To-do item. Wherever "degrees" appears in a line of the listing, that line should be returned.

Provided records.
----------

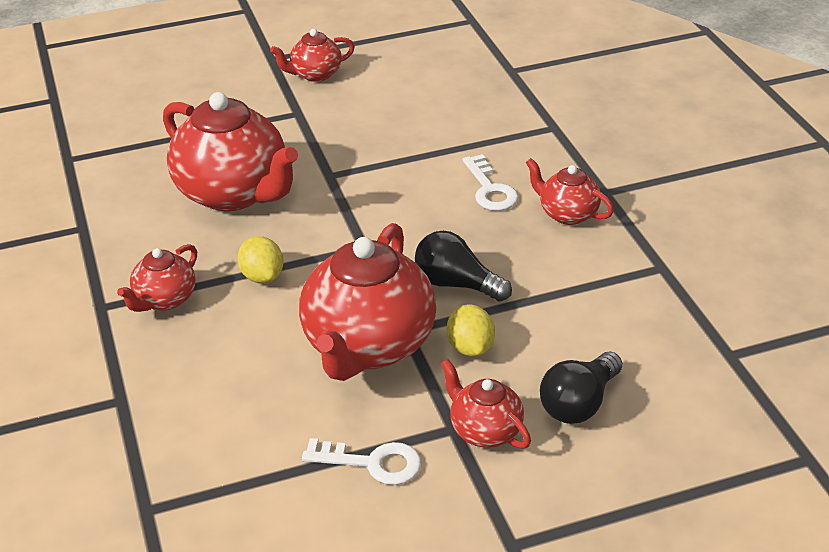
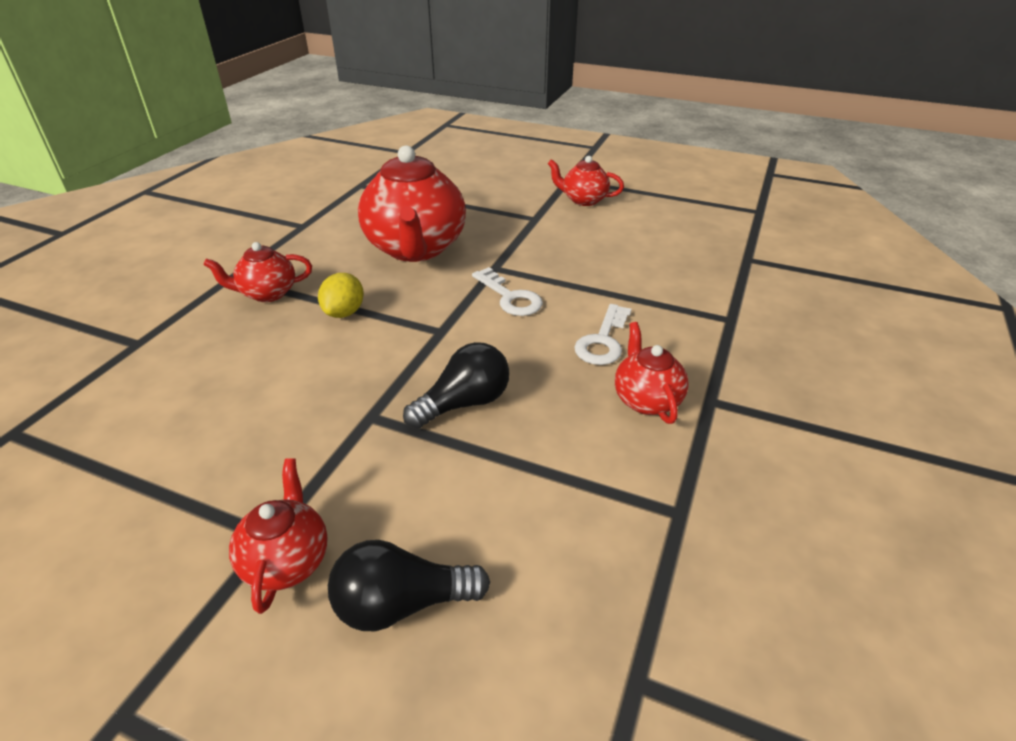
camera: 40 degrees right, 0 degrees up
red teapot [299,223,436,381] -> none
white key [302,438,422,485] -> white key moved to [472,267,543,316]
black light bulb [415,231,512,302] -> black light bulb turned 75 degrees clockwise [403,342,509,429]
yellow lemon [447,304,495,357] -> none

----------

Expected output.
camera: 40 degrees right, 0 degrees up
black light bulb [415,231,512,302] -> black light bulb turned 75 degrees clockwise [403,342,509,429]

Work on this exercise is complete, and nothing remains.